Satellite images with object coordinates
....

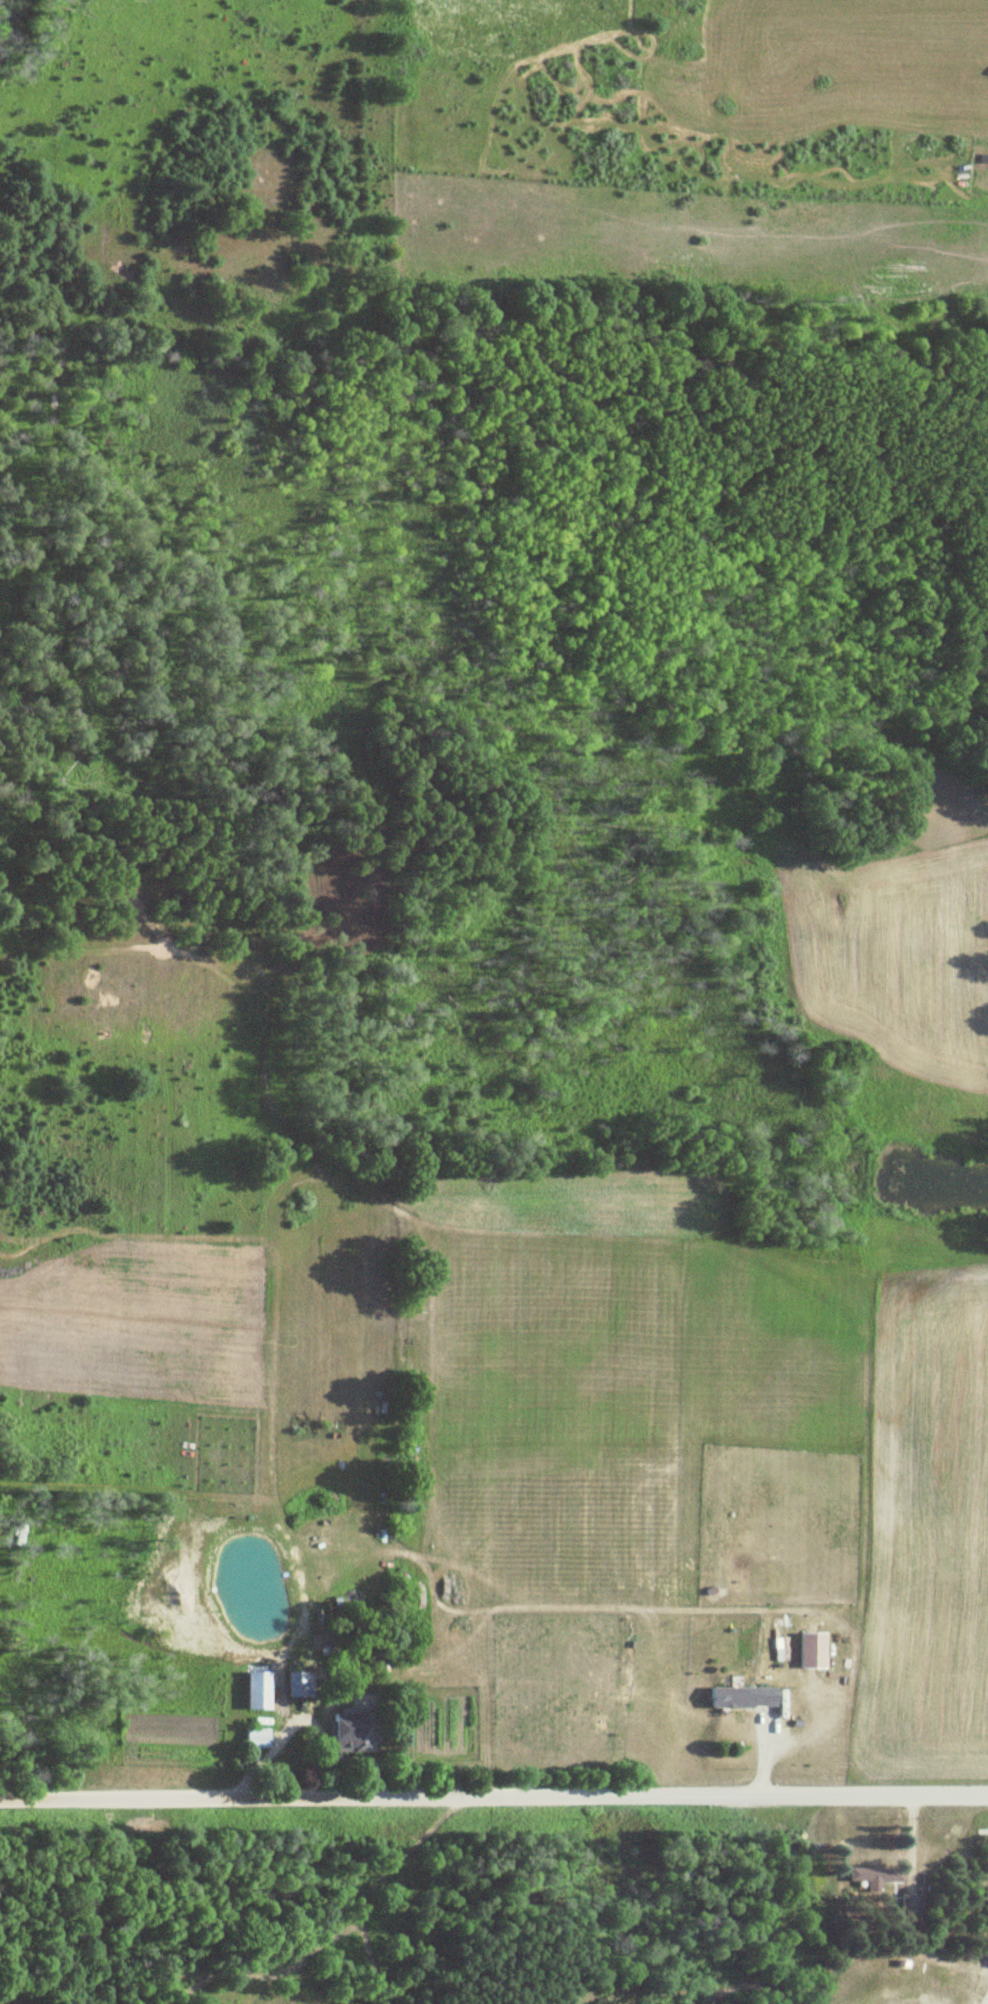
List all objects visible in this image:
building: (808, 1650)
building: (297, 1684)
building: (252, 1690)
building: (738, 1697)
building: (349, 1732)
building: (254, 1737)
road: (494, 1799)
building: (873, 1874)
building: (907, 1902)

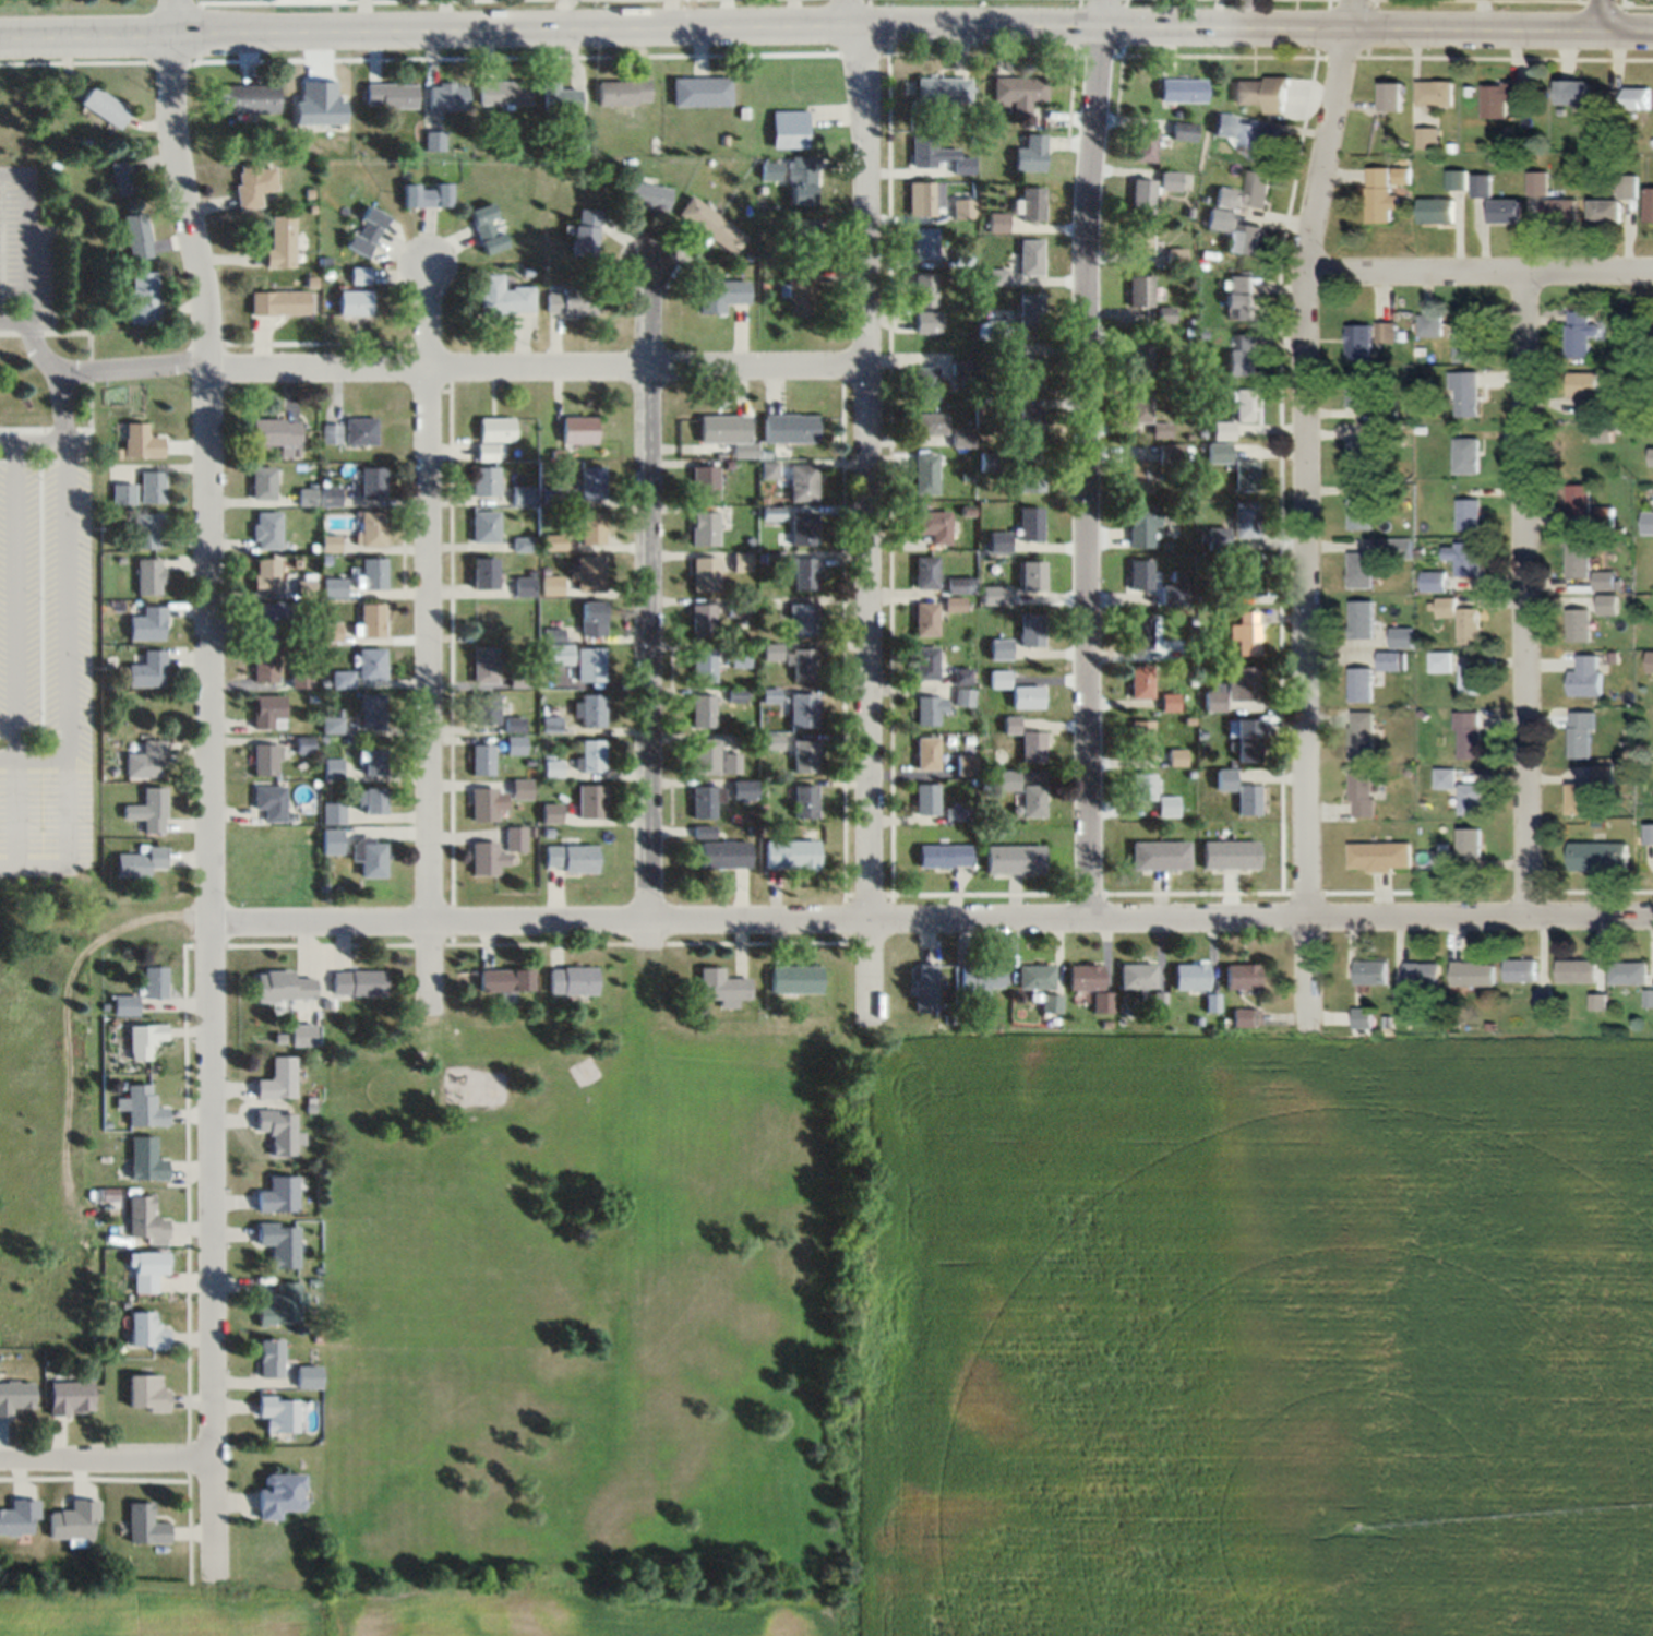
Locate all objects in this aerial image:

....

#### Brief:
Your copy should match the entries above exactly and contain no pictures.

#### Answer to this task:
List all objects visible in this image:
building: (808, 1650)
building: (297, 1684)
building: (252, 1690)
building: (738, 1697)
building: (349, 1732)
building: (254, 1737)
road: (494, 1799)
building: (873, 1874)
building: (907, 1902)

Locate all objects in this aerial image:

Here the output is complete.